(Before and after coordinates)
..............................
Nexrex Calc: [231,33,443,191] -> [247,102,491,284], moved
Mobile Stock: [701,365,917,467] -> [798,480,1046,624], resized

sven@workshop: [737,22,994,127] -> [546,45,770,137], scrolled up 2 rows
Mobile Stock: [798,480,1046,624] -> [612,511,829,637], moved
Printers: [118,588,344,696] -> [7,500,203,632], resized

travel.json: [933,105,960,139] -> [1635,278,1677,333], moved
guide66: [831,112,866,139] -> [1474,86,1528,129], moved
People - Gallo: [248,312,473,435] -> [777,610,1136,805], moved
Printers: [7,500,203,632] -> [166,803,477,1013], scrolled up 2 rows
..............................
What is required —
In how many lines of the data does the word "scrolled" appear? Respond with the number and nothing more.

Answer section —
2